Goal of the exercise: Only the pictures are to be left out; return the rest of the data exactly as it stands.

(Data supplied Opens)

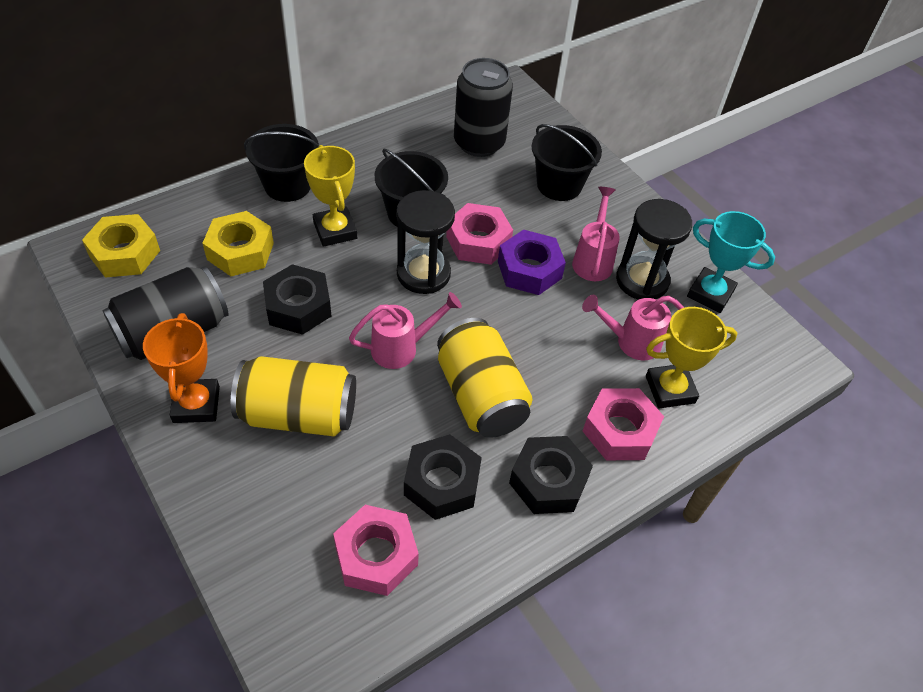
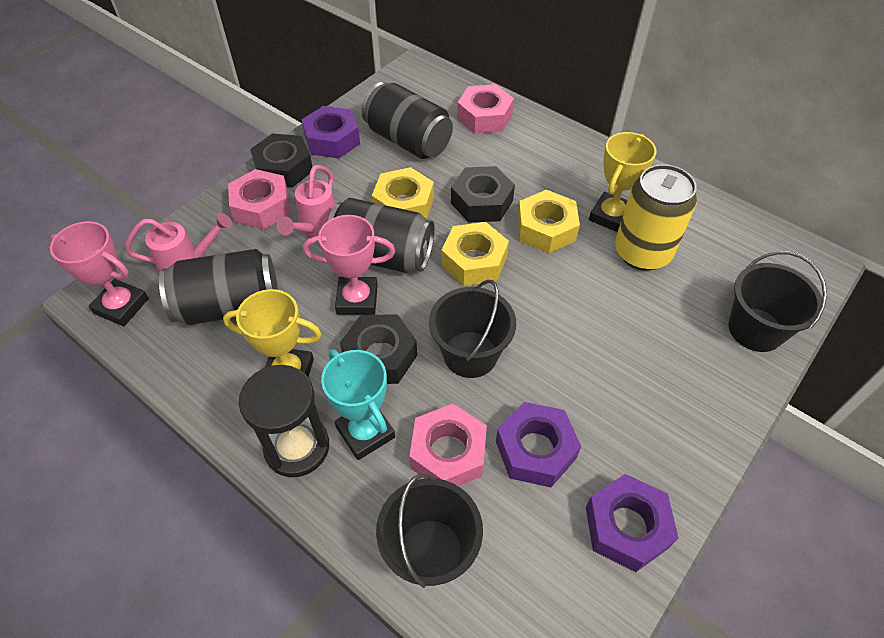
black can: 2 -> 3
black hourglass: 2 -> 1
orange trophy: 1 -> 0
pink trophy: 0 -> 2
pink watering can: 3 -> 2
purple nut: 1 -> 3
yellow can: 2 -> 1
yellow nut: 2 -> 3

(Data supplied Closes)

Exercise answer:
black can: 2 -> 3
black hourglass: 2 -> 1
orange trophy: 1 -> 0
pink trophy: 0 -> 2
pink watering can: 3 -> 2
purple nut: 1 -> 3
yellow can: 2 -> 1
yellow nut: 2 -> 3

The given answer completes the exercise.